YOUR GOAL:
Start at the line in the entries below that contains "orange brick C2:C5", stop at the line that contains "purple brick J6:J8 level 1 -> none", and output exactly the lines in that span, both ends included.

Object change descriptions
***
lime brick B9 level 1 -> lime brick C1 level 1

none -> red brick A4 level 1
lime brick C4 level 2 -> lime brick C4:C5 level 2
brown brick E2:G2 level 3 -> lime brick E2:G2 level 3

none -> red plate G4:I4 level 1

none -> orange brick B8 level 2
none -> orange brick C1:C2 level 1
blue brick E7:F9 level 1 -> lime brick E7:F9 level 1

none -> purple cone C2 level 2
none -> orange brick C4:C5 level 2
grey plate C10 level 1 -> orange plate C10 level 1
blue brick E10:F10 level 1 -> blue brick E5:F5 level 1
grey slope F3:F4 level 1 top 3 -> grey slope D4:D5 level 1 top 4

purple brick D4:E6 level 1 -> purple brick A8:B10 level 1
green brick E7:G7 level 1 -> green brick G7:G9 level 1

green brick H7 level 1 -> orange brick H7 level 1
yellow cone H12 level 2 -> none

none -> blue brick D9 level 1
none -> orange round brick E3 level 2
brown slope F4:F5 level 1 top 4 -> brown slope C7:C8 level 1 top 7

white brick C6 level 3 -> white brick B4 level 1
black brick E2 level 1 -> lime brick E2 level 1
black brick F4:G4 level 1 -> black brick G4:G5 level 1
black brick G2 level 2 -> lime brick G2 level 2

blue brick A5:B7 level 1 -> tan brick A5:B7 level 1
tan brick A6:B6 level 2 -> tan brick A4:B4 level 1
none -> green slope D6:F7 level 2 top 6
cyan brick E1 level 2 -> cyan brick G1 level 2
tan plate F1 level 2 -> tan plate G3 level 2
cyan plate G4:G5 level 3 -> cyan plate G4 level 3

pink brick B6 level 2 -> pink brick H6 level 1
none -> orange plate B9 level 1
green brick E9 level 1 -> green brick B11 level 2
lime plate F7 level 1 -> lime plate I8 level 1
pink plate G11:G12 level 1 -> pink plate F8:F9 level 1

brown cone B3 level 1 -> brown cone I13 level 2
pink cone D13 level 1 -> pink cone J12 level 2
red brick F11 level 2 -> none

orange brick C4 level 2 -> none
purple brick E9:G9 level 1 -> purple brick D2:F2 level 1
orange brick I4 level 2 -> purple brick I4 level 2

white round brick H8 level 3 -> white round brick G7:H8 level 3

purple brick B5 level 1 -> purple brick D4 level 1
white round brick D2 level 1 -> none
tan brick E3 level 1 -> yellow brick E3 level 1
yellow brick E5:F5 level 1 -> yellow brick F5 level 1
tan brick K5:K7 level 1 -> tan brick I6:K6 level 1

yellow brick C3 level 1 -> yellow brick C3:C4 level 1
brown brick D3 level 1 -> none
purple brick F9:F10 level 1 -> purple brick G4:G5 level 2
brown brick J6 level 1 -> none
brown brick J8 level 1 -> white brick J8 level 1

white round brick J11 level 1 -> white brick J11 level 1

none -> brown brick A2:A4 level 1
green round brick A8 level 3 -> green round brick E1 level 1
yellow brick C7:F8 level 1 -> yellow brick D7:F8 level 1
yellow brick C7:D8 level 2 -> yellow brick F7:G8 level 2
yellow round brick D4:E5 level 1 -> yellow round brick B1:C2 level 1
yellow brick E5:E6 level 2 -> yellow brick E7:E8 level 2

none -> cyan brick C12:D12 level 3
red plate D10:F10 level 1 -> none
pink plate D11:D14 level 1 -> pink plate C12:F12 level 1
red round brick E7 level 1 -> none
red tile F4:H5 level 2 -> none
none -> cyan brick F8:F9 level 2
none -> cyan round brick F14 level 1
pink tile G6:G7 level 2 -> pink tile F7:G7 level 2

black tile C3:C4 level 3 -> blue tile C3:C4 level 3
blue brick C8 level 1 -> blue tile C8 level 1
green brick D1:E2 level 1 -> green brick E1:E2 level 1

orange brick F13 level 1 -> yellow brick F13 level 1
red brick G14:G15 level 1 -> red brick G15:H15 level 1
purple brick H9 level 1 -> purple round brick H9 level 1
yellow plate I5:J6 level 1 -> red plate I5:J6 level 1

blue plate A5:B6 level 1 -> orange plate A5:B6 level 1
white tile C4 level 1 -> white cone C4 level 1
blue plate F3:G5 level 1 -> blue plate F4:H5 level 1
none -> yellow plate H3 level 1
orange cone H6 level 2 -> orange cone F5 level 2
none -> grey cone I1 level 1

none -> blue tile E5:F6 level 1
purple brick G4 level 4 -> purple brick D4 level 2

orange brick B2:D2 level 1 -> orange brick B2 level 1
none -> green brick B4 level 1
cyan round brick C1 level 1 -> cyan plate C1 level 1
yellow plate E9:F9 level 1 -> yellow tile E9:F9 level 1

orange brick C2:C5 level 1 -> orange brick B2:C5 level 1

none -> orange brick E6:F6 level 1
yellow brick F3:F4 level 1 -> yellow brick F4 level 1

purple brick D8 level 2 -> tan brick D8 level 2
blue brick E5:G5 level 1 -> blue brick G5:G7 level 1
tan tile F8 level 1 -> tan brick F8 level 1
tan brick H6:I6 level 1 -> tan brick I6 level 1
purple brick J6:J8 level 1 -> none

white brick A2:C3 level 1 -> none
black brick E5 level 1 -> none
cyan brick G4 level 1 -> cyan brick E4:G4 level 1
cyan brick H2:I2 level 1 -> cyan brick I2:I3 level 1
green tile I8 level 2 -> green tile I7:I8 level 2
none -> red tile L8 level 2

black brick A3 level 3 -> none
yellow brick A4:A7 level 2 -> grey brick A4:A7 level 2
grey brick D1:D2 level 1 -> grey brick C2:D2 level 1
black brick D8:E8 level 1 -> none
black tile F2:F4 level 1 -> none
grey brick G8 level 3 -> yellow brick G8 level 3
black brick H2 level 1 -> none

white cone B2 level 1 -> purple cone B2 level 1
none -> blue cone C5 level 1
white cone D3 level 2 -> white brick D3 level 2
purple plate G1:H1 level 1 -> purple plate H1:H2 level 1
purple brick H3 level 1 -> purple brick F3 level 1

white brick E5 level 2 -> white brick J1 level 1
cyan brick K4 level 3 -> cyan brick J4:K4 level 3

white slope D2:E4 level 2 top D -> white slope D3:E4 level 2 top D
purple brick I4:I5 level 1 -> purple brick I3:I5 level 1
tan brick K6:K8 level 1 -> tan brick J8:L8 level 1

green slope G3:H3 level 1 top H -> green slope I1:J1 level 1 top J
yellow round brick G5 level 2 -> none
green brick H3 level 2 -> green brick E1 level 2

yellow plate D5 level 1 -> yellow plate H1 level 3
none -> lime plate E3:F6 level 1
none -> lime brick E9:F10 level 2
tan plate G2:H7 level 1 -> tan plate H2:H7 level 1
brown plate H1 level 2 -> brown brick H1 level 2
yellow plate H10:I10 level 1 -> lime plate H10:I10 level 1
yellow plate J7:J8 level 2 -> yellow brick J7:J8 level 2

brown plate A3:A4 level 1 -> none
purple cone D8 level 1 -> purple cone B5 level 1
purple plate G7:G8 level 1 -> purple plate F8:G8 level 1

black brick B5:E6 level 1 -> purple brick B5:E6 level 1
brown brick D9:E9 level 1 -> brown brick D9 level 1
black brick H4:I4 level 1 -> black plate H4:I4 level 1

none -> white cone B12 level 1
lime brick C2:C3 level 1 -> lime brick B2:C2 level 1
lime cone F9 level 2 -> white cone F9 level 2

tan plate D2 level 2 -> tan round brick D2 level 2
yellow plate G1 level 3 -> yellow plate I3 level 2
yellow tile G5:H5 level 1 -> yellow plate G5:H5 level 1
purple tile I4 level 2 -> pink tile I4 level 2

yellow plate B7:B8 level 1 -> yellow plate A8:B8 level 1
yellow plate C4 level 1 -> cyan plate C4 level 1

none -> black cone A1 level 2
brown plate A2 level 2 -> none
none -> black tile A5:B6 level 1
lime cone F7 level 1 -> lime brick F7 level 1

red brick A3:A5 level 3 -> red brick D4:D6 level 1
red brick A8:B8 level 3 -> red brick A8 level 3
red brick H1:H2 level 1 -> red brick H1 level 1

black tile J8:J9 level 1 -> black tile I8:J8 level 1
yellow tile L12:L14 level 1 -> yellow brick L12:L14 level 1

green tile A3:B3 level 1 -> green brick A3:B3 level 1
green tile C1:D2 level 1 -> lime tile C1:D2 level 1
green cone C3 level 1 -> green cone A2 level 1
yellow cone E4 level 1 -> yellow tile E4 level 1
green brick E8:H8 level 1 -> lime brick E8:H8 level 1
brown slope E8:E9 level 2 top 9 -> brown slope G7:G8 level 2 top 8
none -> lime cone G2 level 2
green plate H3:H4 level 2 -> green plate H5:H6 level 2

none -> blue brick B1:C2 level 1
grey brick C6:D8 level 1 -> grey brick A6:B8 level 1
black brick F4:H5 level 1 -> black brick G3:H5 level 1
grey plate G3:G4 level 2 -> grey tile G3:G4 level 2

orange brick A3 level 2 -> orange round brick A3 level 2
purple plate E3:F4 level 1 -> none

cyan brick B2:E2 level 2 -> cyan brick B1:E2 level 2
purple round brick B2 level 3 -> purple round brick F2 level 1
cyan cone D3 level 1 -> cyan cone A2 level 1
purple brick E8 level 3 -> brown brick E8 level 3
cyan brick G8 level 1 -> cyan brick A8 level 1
***
YOUR RESPONSE:
orange brick C2:C5 level 1 -> orange brick B2:C5 level 1

none -> orange brick E6:F6 level 1
yellow brick F3:F4 level 1 -> yellow brick F4 level 1

purple brick D8 level 2 -> tan brick D8 level 2
blue brick E5:G5 level 1 -> blue brick G5:G7 level 1
tan tile F8 level 1 -> tan brick F8 level 1
tan brick H6:I6 level 1 -> tan brick I6 level 1
purple brick J6:J8 level 1 -> none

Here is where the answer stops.